> **Exercise objective**: When you copy the material below, keep every line exact and omit the pictures.

> **Exercise data**:
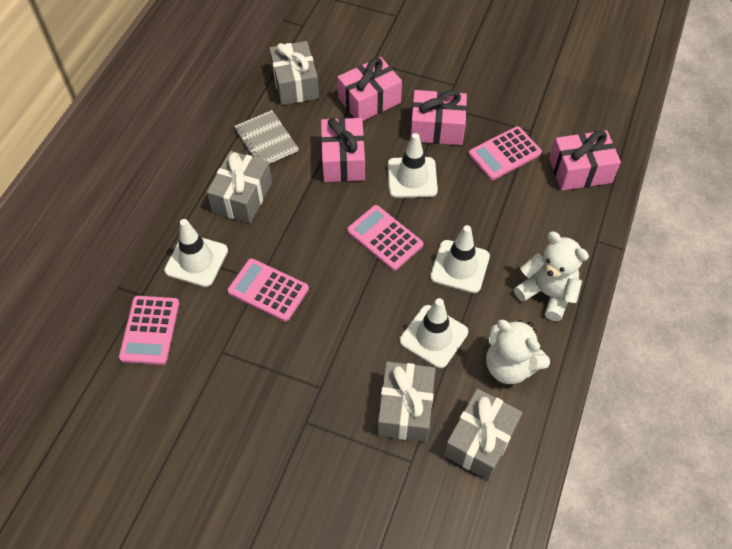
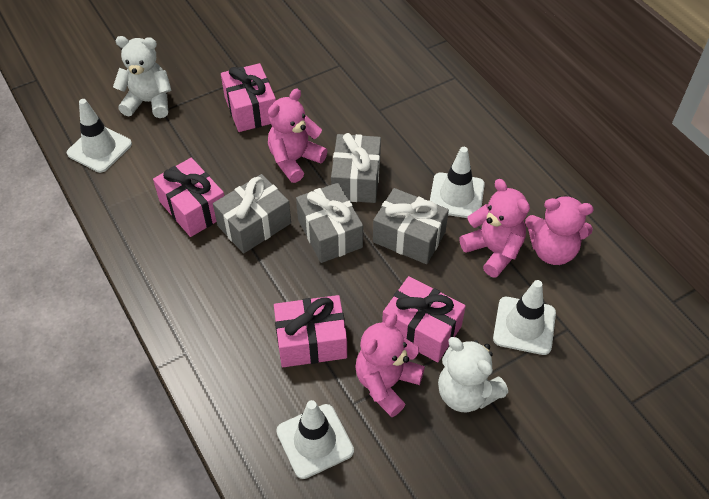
grey notebook: 1 -> 0
pink calculator: 4 -> 0
pink teddy bear: 0 -> 4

> **Problem solution**:
grey notebook: 1 -> 0
pink calculator: 4 -> 0
pink teddy bear: 0 -> 4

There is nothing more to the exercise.